REQUIRED ACTION: Pull every line containing "camera" from the data.

--- THE DATA Enclosed Below ---

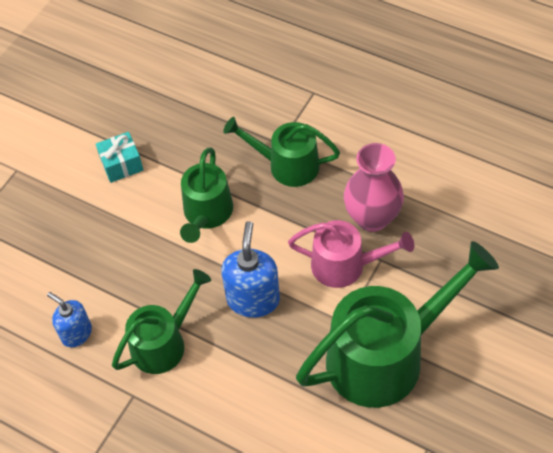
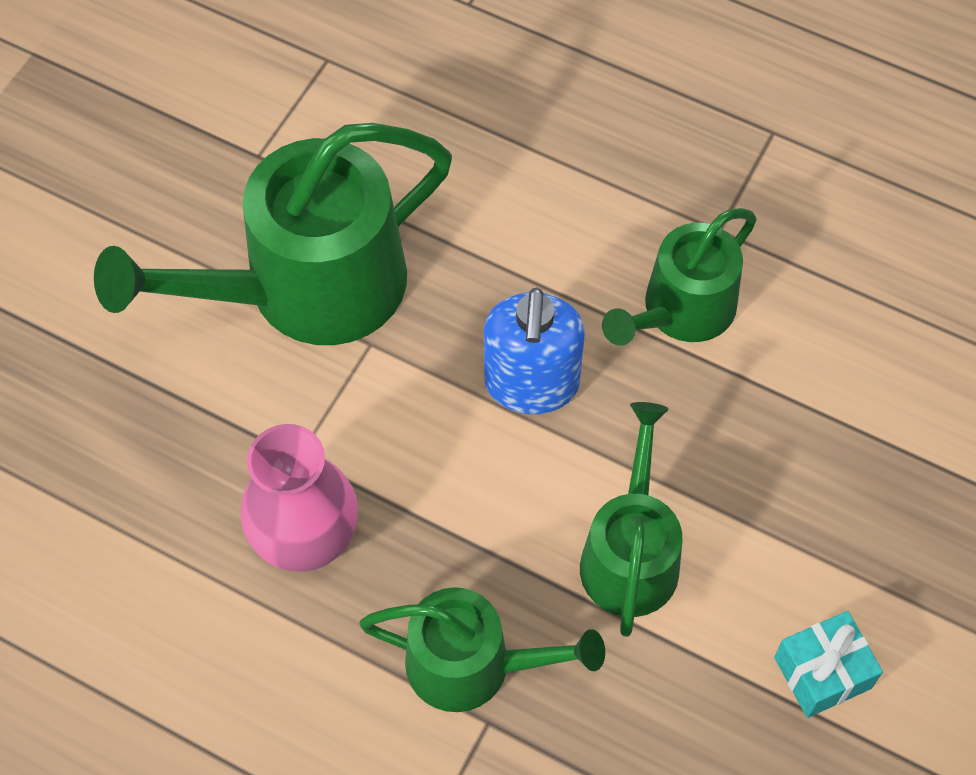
camera: 175 degrees right, 5 degrees up
(76, 333) = (835, 328): blue soap dispenser -> none
(345, 265) = (364, 445): pink watering can -> none

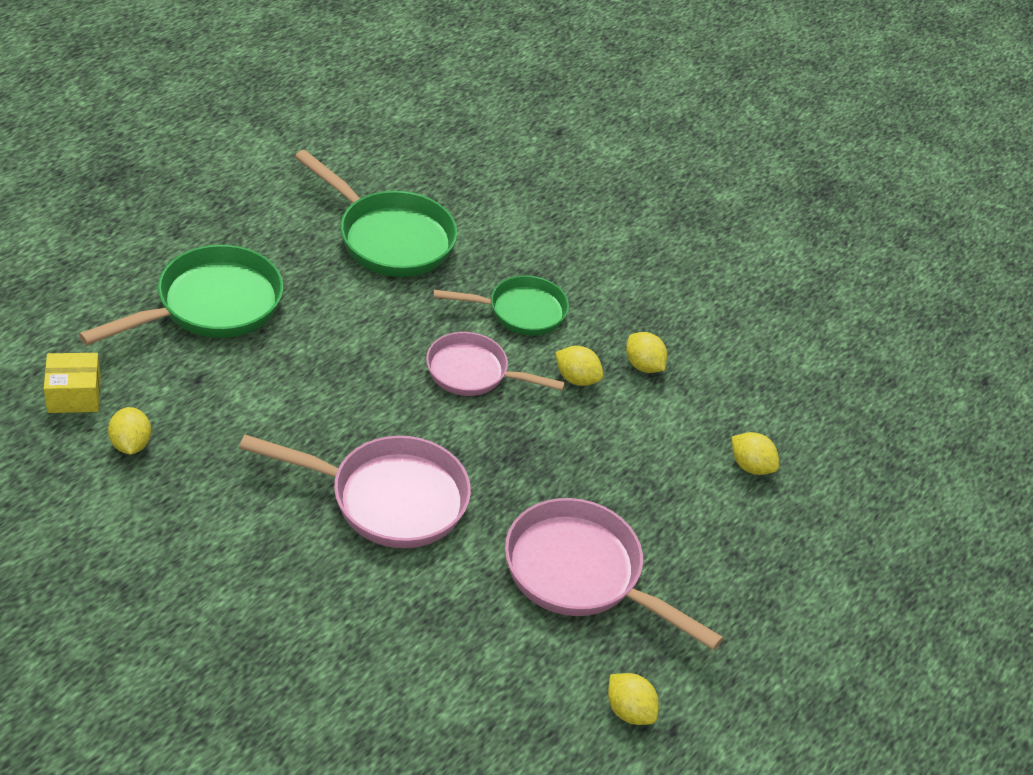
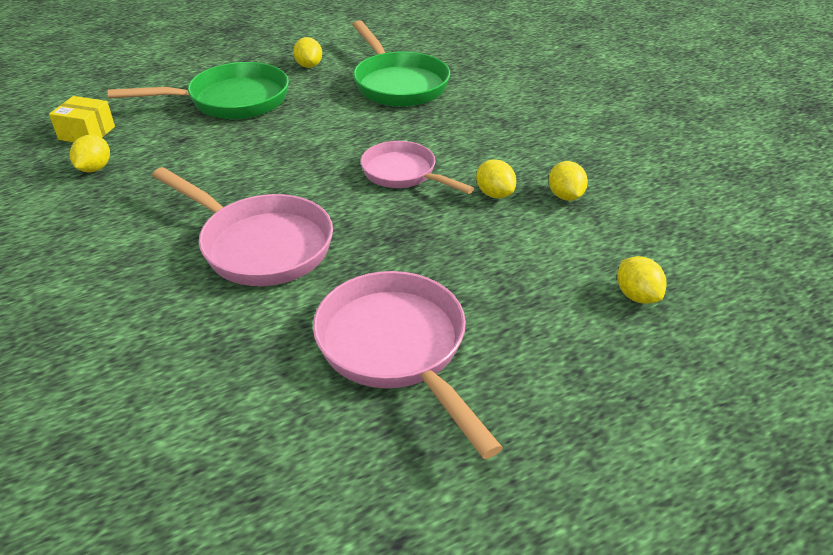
camera: 30 degrees right, 5 degrees down
(520, 311) = (473, 142): green pan -> none
(629, 711) = (359, 502): yellow lemon -> yellow lemon (309, 66)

--- End of Enclosed THE DATA ---

RESULT OF THIS TASK:
camera: 175 degrees right, 5 degrees up
camera: 30 degrees right, 5 degrees down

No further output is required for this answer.